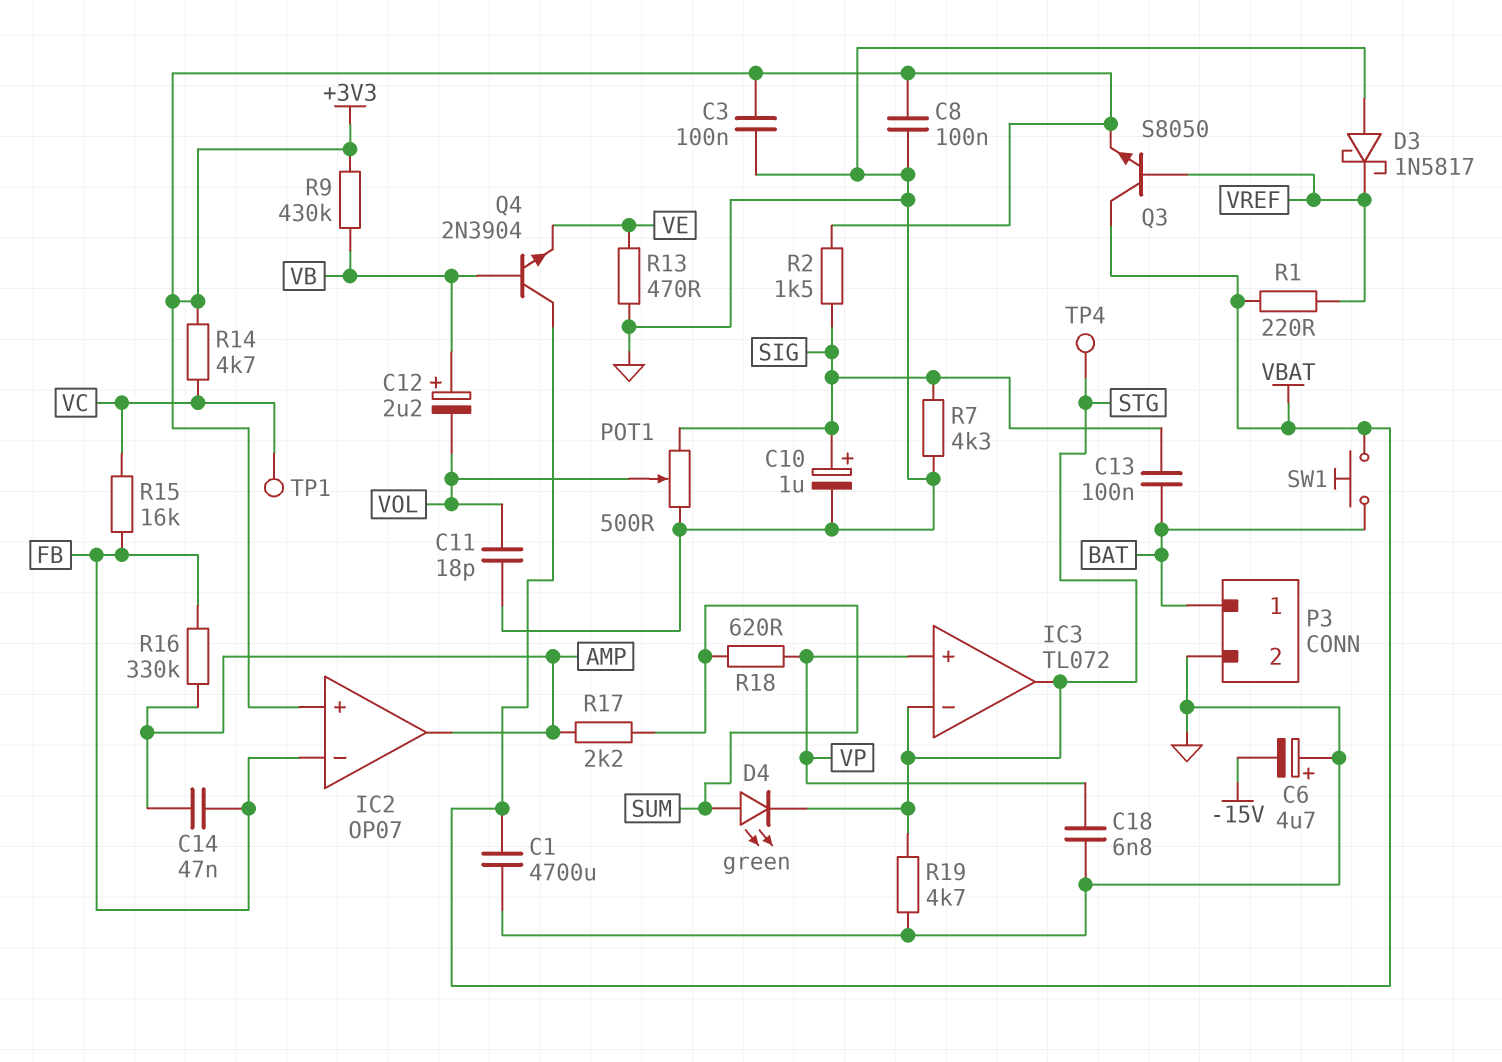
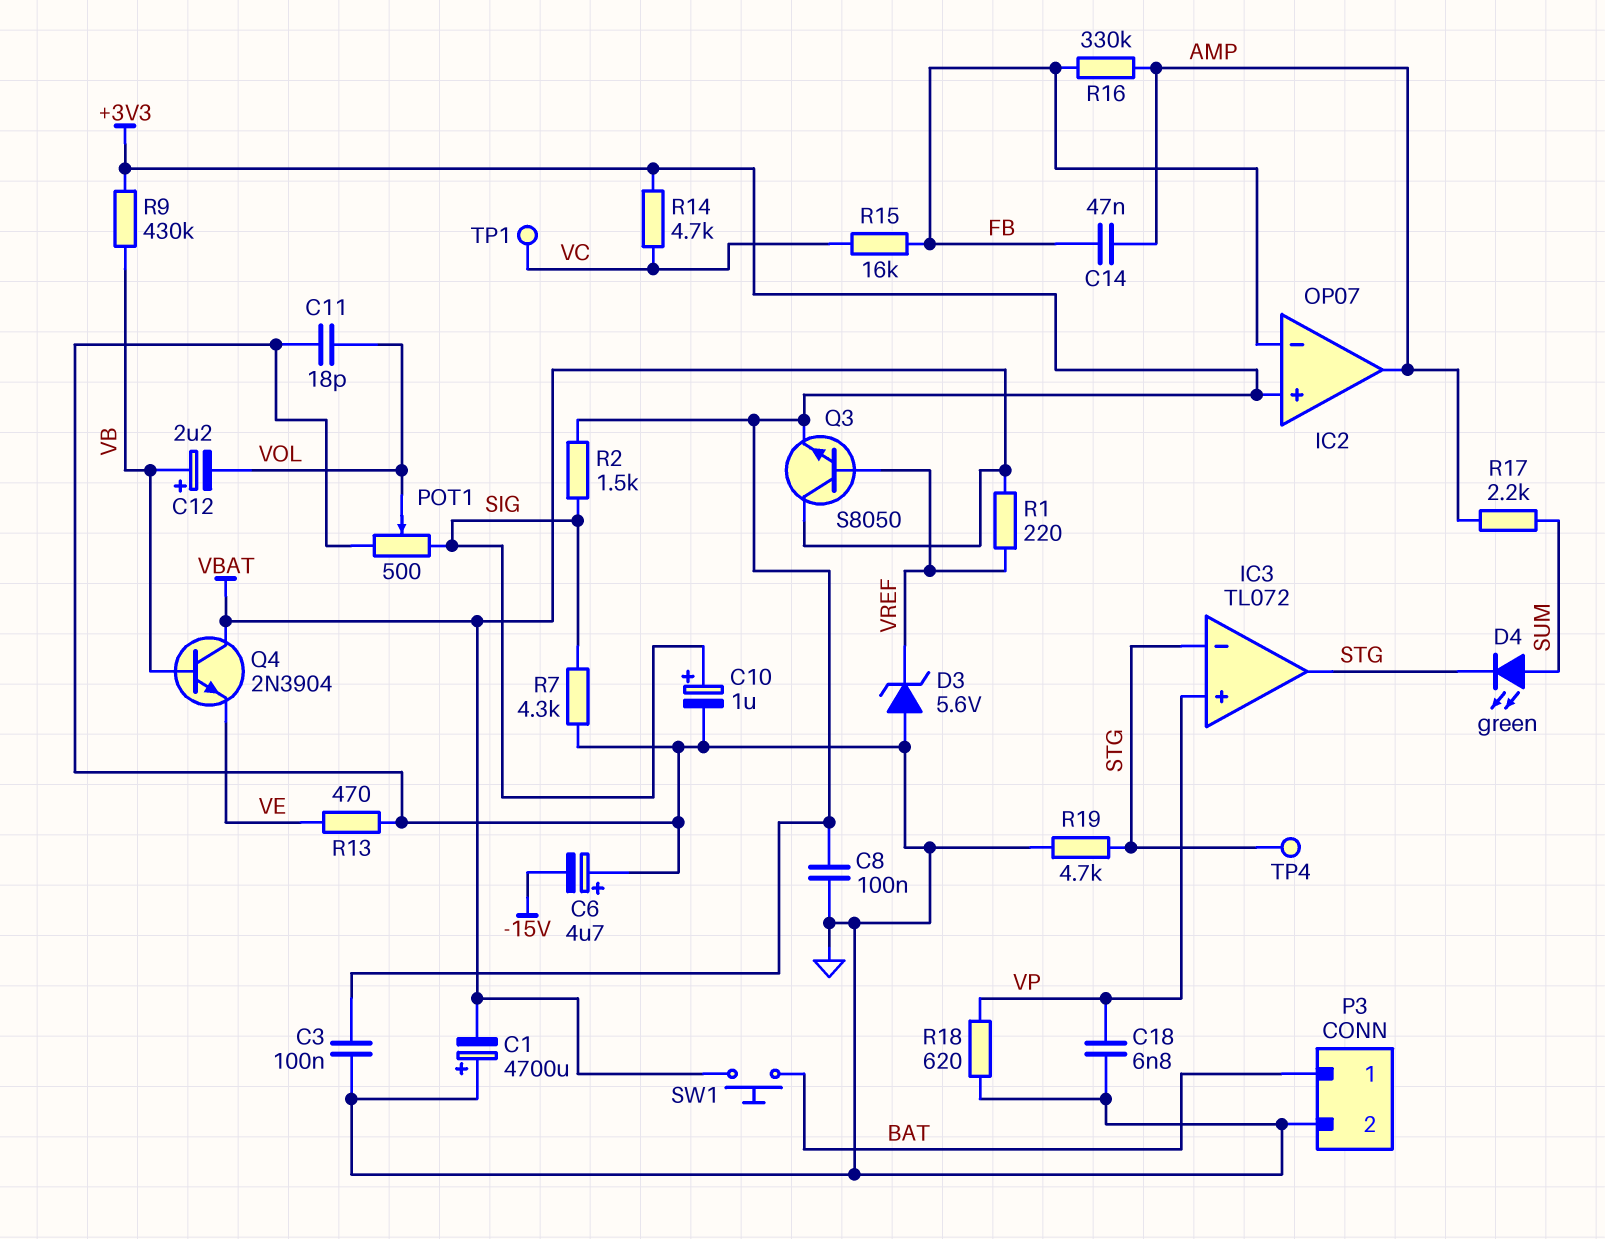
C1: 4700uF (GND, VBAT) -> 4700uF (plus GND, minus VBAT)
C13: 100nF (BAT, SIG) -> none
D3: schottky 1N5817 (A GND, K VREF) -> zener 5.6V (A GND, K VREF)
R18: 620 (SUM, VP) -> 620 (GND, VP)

...

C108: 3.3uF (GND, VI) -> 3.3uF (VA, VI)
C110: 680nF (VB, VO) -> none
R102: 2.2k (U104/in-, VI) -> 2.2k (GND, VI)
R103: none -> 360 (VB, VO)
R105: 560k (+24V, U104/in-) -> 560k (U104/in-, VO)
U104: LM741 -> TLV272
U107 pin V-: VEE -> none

▶ [What the task asks]:
How many of the lines in the data above carry the word "none"? Say the number and nothing else.

▶ [Response to this exercise]:
4